-- Dataset follows --
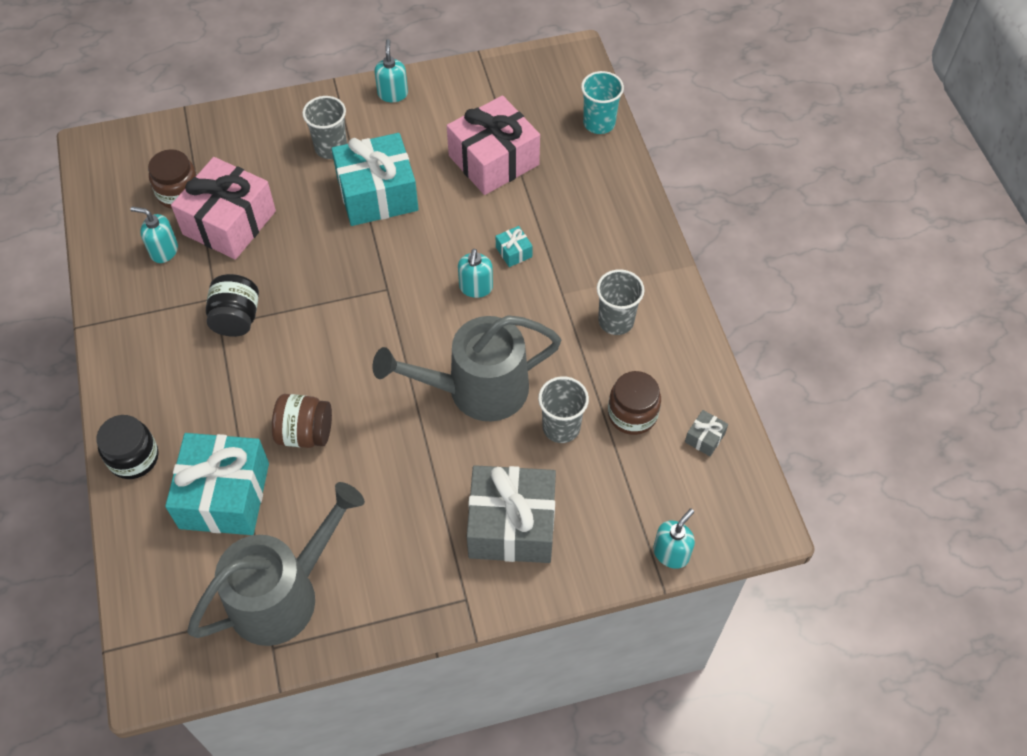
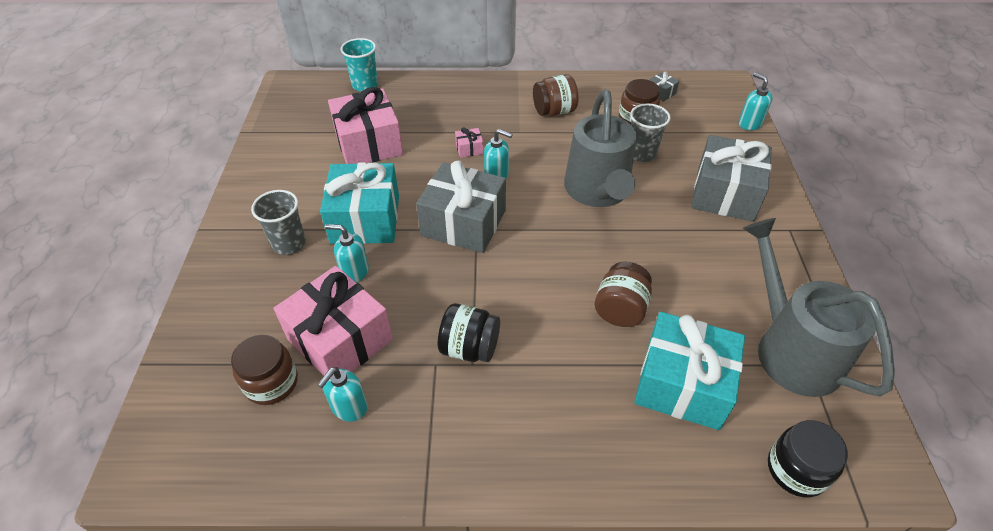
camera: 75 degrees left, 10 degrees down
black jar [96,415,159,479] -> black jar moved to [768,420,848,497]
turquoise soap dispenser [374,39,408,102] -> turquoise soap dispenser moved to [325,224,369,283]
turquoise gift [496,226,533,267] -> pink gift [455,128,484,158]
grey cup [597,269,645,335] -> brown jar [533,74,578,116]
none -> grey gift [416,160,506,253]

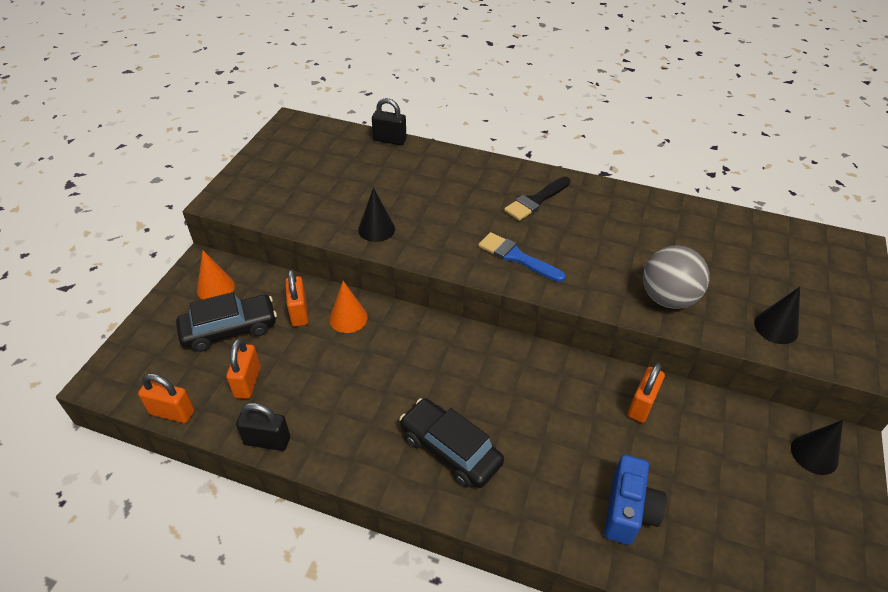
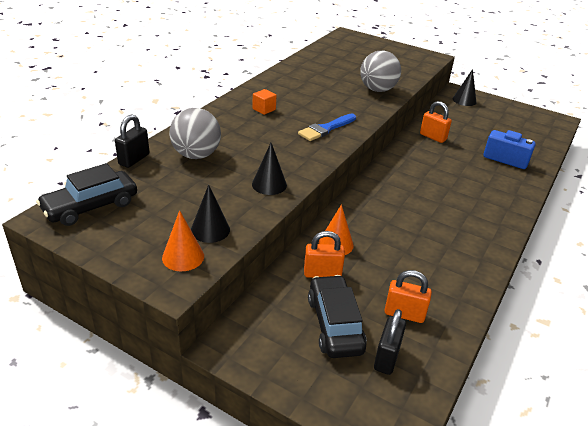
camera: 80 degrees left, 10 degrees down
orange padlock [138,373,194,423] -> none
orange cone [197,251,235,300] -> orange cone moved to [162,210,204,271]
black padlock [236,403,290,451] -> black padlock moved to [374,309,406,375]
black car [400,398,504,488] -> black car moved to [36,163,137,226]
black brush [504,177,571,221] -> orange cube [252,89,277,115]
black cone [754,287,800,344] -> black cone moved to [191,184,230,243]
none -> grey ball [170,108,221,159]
-- Dataset concluded --
> Work task
Omitting the images, transcribe every record exactly.

> Answer to this task
camera: 75 degrees left, 10 degrees down
black jar [96,415,159,479] -> black jar moved to [768,420,848,497]
turquoise soap dispenser [374,39,408,102] -> turquoise soap dispenser moved to [325,224,369,283]
turquoise gift [496,226,533,267] -> pink gift [455,128,484,158]
grey cup [597,269,645,335] -> brown jar [533,74,578,116]
none -> grey gift [416,160,506,253]

camera: 80 degrees left, 10 degrees down
orange padlock [138,373,194,423] -> none
orange cone [197,251,235,300] -> orange cone moved to [162,210,204,271]
black padlock [236,403,290,451] -> black padlock moved to [374,309,406,375]
black car [400,398,504,488] -> black car moved to [36,163,137,226]
black brush [504,177,571,221] -> orange cube [252,89,277,115]
black cone [754,287,800,344] -> black cone moved to [191,184,230,243]
none -> grey ball [170,108,221,159]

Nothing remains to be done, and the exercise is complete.